■ What you will do:
Without the pictures, print the lines from the one holding "orange brick J6:M6" through the last line below, both included, exactly as they stand.

■ Records shown:
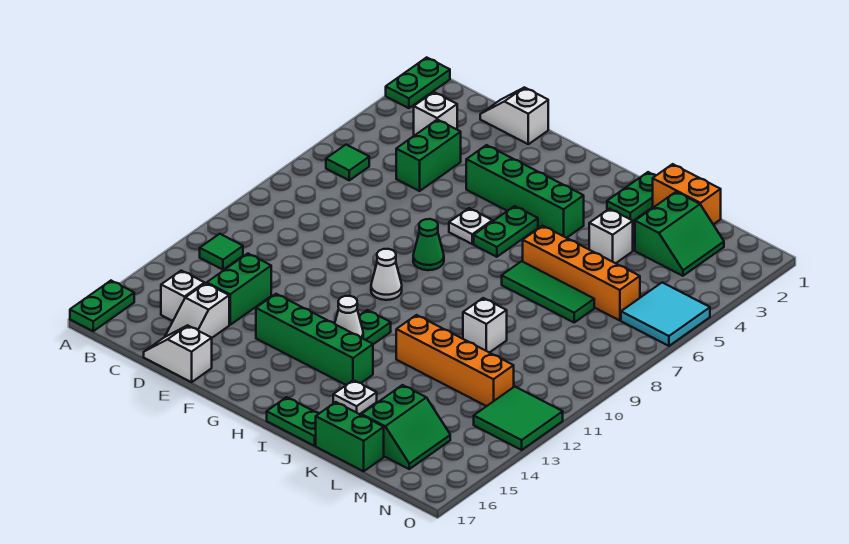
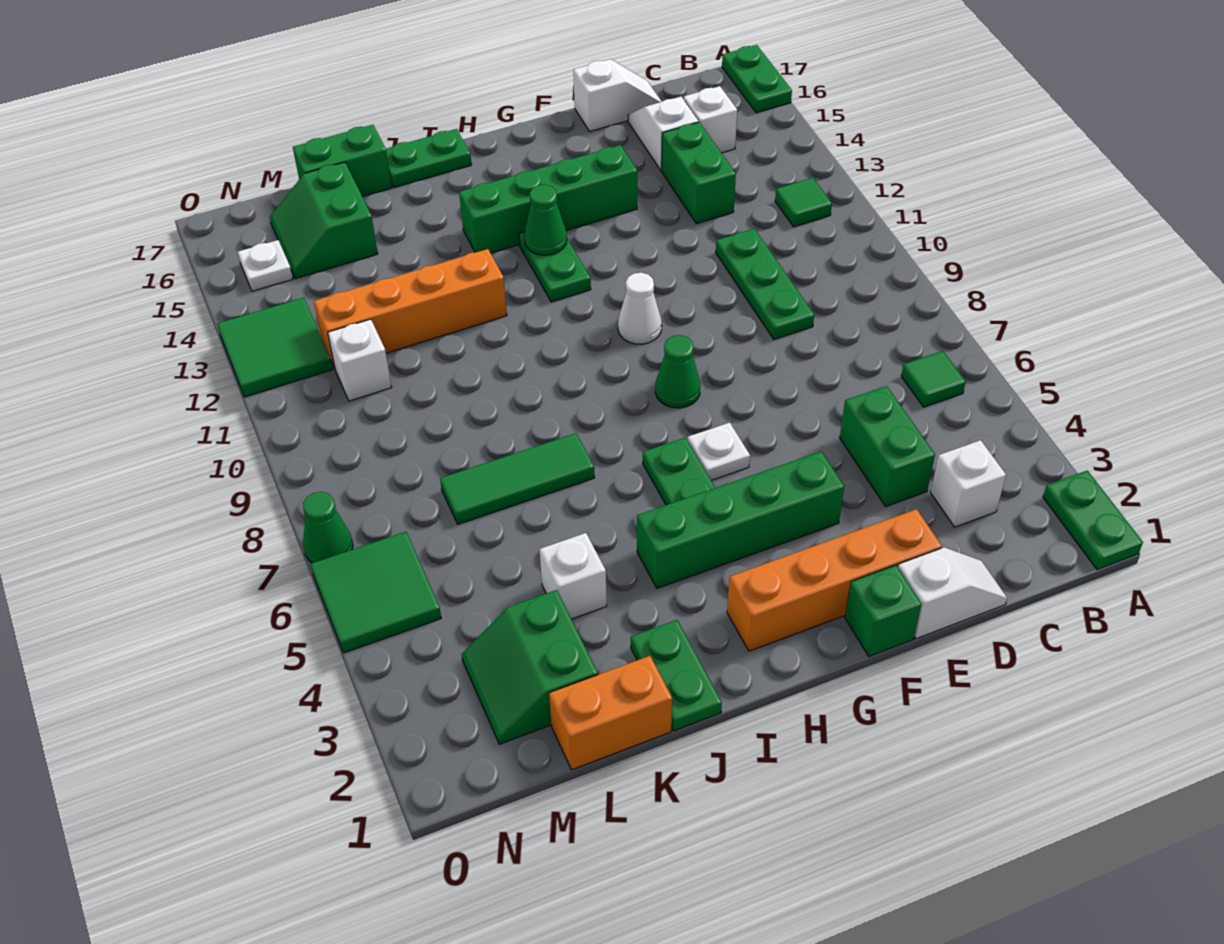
none -> green plate D9:D11 level 1
none -> green brick F1 level 1
white cone H13 level 2 -> green cone H13 level 2
orange brick J6:M6 level 1 -> orange brick E2:H2 level 1
white plate J15 level 1 -> white plate N15 level 1
white brick K10 level 1 -> white brick M11 level 1
cyan tile N5:O6 level 1 -> green tile N5:O6 level 1
none -> green cone O7 level 1

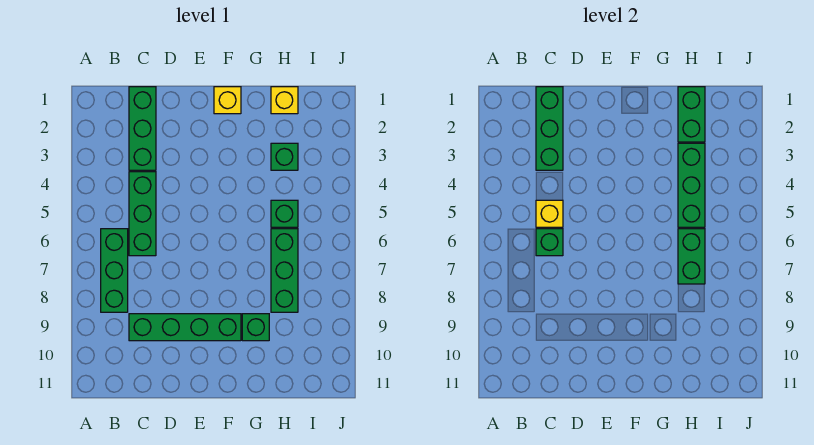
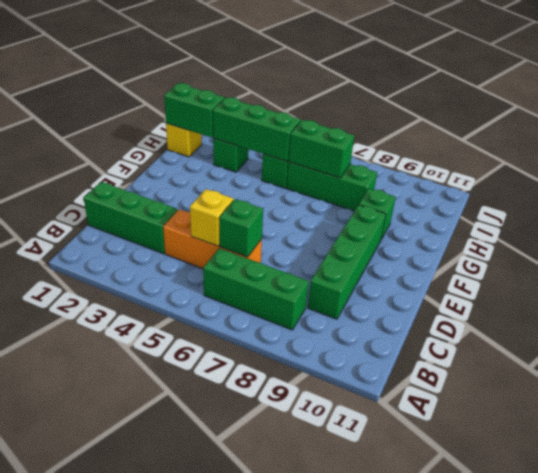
green brick C1:C3 level 2 -> none
green brick C4:C6 level 1 -> orange brick C4:C6 level 1
yellow brick F1 level 1 -> none

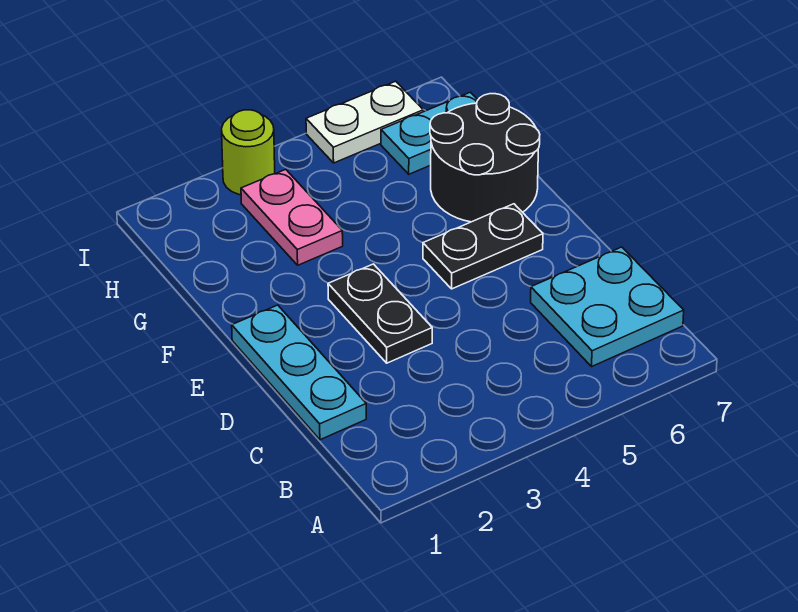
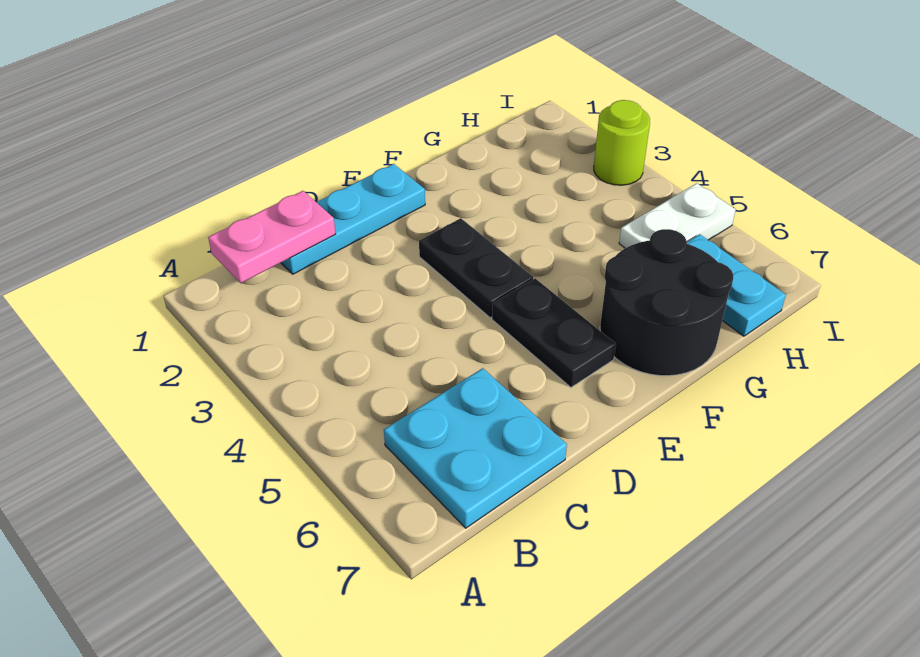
black plate D3:E3 level 1 -> black plate E3:E4 level 1
pink plate G3:H3 level 1 -> pink plate B1:C1 level 2
white plate I5:I6 level 1 -> white plate H5:I5 level 1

■ Written answer:
orange brick J6:M6 level 1 -> orange brick E2:H2 level 1
white plate J15 level 1 -> white plate N15 level 1
white brick K10 level 1 -> white brick M11 level 1
cyan tile N5:O6 level 1 -> green tile N5:O6 level 1
none -> green cone O7 level 1

green brick C1:C3 level 2 -> none
green brick C4:C6 level 1 -> orange brick C4:C6 level 1
yellow brick F1 level 1 -> none

black plate D3:E3 level 1 -> black plate E3:E4 level 1
pink plate G3:H3 level 1 -> pink plate B1:C1 level 2
white plate I5:I6 level 1 -> white plate H5:I5 level 1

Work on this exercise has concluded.